■ **Goal of the exercise**
Could you reproduce, exactly and alone, the lines running from the one with "(262, 80) = (123, 194): purple" to the end of the data below?

■ **Material to process**
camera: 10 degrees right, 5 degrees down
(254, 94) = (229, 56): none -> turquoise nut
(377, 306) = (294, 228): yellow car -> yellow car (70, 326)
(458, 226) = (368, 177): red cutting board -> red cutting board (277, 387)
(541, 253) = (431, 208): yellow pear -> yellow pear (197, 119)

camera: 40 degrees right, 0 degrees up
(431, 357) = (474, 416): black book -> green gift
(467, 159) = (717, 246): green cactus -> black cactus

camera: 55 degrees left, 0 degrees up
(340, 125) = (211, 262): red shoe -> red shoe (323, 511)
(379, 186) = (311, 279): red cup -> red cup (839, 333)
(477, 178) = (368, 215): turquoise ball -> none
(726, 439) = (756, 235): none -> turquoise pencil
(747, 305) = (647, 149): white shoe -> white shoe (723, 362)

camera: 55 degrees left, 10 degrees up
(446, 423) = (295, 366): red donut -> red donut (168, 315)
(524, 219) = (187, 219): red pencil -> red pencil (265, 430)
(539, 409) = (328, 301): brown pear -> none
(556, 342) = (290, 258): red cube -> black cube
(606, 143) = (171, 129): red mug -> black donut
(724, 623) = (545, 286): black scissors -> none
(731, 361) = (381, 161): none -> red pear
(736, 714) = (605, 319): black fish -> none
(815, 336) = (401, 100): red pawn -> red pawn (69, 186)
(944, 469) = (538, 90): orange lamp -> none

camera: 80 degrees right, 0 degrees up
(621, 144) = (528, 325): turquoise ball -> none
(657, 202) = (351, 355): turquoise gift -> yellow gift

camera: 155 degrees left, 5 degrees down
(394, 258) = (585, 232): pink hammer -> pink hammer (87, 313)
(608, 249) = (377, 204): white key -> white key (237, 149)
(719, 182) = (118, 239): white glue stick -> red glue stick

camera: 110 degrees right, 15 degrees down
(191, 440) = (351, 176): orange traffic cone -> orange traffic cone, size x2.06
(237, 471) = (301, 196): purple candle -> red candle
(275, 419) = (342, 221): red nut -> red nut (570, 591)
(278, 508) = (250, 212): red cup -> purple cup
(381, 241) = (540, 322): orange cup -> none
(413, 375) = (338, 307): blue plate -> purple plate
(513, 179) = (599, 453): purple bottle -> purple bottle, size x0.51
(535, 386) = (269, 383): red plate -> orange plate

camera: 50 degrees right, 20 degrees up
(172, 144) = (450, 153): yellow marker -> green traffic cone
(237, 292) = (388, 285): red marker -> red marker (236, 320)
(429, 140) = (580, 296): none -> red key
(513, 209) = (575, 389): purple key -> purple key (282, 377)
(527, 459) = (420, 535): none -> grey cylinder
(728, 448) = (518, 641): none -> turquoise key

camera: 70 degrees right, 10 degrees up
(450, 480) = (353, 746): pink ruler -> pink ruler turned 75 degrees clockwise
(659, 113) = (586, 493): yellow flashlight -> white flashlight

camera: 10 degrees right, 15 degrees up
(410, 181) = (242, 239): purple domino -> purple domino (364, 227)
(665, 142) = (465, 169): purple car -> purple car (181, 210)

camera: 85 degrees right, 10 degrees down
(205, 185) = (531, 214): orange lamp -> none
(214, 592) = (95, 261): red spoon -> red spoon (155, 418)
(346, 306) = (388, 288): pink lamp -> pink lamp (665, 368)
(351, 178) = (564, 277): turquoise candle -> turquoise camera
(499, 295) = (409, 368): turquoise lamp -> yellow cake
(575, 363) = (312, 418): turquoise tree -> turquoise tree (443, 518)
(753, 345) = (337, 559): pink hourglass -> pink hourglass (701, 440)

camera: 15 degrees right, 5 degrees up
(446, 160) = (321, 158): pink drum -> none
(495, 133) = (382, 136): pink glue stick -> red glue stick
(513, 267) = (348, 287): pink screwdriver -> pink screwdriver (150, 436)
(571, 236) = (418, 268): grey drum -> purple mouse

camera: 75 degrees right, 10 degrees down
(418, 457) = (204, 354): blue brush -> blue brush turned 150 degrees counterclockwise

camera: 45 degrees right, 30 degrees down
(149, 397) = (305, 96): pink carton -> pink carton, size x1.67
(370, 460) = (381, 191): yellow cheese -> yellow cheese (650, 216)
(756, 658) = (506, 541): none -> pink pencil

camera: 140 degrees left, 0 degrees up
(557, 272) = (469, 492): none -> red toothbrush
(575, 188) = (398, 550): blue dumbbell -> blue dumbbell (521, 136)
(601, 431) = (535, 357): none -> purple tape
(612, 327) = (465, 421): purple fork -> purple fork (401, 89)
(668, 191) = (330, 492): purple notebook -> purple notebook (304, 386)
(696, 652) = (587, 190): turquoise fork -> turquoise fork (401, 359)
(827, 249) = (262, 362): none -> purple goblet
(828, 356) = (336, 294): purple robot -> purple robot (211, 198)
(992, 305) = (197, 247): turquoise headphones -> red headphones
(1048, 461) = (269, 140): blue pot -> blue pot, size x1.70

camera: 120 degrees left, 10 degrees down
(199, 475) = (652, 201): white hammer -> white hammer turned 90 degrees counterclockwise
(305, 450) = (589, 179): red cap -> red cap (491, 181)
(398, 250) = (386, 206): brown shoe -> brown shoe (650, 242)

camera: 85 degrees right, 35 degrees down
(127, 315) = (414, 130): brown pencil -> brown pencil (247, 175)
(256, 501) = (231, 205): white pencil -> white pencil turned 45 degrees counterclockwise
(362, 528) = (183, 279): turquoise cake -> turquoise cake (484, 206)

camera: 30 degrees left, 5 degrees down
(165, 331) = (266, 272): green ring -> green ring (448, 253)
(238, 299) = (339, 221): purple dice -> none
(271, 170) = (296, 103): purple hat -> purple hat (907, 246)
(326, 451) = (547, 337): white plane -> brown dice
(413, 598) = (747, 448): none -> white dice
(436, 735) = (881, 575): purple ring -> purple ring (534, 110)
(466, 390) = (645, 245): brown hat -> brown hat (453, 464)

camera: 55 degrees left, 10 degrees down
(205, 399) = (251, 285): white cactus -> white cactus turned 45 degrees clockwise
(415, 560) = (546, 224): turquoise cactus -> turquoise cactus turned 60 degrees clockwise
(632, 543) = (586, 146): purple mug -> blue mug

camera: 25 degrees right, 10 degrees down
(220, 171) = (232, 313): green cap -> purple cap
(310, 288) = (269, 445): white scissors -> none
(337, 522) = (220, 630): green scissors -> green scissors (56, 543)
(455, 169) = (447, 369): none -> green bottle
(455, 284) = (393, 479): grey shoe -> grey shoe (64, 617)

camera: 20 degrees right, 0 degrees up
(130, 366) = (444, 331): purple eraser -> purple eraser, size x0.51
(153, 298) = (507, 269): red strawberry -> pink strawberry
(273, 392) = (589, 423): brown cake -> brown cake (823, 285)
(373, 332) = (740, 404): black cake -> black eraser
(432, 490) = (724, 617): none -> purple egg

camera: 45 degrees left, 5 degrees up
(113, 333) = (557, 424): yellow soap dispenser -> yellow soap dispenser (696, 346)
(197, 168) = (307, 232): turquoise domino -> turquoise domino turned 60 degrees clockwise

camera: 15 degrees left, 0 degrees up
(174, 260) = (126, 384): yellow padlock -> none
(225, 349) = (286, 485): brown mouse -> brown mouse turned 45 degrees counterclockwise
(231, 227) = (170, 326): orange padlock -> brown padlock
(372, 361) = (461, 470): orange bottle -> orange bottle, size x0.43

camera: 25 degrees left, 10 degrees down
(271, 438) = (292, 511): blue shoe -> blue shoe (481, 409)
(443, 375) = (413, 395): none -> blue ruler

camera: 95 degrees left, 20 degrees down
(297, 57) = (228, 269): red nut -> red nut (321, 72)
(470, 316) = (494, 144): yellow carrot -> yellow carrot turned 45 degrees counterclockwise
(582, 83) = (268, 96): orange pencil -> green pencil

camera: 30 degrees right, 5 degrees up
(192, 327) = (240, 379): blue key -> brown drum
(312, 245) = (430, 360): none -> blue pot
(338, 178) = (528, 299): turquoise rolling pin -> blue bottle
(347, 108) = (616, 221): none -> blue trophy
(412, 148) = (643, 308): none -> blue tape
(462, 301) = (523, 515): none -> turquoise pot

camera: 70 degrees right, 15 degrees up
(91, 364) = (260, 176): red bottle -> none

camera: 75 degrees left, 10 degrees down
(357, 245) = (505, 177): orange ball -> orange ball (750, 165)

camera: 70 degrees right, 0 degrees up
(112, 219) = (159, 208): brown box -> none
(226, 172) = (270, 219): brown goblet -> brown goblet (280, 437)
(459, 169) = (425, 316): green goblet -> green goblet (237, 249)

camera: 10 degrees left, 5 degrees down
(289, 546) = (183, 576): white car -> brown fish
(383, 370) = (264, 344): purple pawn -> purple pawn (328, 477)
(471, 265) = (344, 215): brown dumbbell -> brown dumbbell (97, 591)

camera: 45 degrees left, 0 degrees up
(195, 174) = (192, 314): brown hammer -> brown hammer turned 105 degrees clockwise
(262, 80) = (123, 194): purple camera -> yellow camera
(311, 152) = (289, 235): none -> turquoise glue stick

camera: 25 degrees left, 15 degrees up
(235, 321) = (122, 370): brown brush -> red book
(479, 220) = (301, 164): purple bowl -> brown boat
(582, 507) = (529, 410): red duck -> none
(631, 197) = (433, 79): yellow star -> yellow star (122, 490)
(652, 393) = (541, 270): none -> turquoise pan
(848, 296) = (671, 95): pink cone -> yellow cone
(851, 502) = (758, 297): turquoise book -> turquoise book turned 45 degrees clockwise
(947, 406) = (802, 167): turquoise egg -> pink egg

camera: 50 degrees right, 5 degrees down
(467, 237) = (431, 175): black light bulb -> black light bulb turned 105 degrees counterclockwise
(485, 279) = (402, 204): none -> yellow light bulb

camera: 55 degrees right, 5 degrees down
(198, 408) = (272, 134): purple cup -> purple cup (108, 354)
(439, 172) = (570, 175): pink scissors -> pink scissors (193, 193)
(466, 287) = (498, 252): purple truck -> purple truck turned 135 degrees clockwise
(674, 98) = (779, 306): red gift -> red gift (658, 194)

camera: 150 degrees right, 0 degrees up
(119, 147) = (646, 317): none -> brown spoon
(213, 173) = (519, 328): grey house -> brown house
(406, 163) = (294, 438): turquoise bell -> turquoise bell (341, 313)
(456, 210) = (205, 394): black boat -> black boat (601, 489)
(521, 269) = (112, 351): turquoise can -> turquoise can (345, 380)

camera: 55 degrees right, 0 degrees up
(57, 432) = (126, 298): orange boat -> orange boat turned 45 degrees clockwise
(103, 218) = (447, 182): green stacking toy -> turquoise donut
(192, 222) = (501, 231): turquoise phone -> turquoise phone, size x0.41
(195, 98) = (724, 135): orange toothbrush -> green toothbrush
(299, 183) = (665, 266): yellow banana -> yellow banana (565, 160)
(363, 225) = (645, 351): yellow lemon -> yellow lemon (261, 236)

■ **Solved exercise**
(262, 80) = (123, 194): purple camera -> yellow camera
(311, 152) = (289, 235): none -> turquoise glue stick

camera: 25 degrees left, 15 degrees up
(235, 321) = (122, 370): brown brush -> red book
(479, 220) = (301, 164): purple bowl -> brown boat
(582, 507) = (529, 410): red duck -> none
(631, 197) = (433, 79): yellow star -> yellow star (122, 490)
(652, 393) = (541, 270): none -> turquoise pan
(848, 296) = (671, 95): pink cone -> yellow cone
(851, 502) = (758, 297): turquoise book -> turquoise book turned 45 degrees clockwise
(947, 406) = (802, 167): turquoise egg -> pink egg

camera: 50 degrees right, 5 degrees down
(467, 237) = (431, 175): black light bulb -> black light bulb turned 105 degrees counterclockwise
(485, 279) = (402, 204): none -> yellow light bulb

camera: 55 degrees right, 5 degrees down
(198, 408) = (272, 134): purple cup -> purple cup (108, 354)
(439, 172) = (570, 175): pink scissors -> pink scissors (193, 193)
(466, 287) = (498, 252): purple truck -> purple truck turned 135 degrees clockwise
(674, 98) = (779, 306): red gift -> red gift (658, 194)

camera: 150 degrees right, 0 degrees up
(119, 147) = (646, 317): none -> brown spoon
(213, 173) = (519, 328): grey house -> brown house
(406, 163) = (294, 438): turquoise bell -> turquoise bell (341, 313)
(456, 210) = (205, 394): black boat -> black boat (601, 489)
(521, 269) = (112, 351): turquoise can -> turquoise can (345, 380)

camera: 55 degrees right, 0 degrees up
(57, 432) = (126, 298): orange boat -> orange boat turned 45 degrees clockwise
(103, 218) = (447, 182): green stacking toy -> turquoise donut
(192, 222) = (501, 231): turquoise phone -> turquoise phone, size x0.41
(195, 98) = (724, 135): orange toothbrush -> green toothbrush
(299, 183) = (665, 266): yellow banana -> yellow banana (565, 160)
(363, 225) = (645, 351): yellow lemon -> yellow lemon (261, 236)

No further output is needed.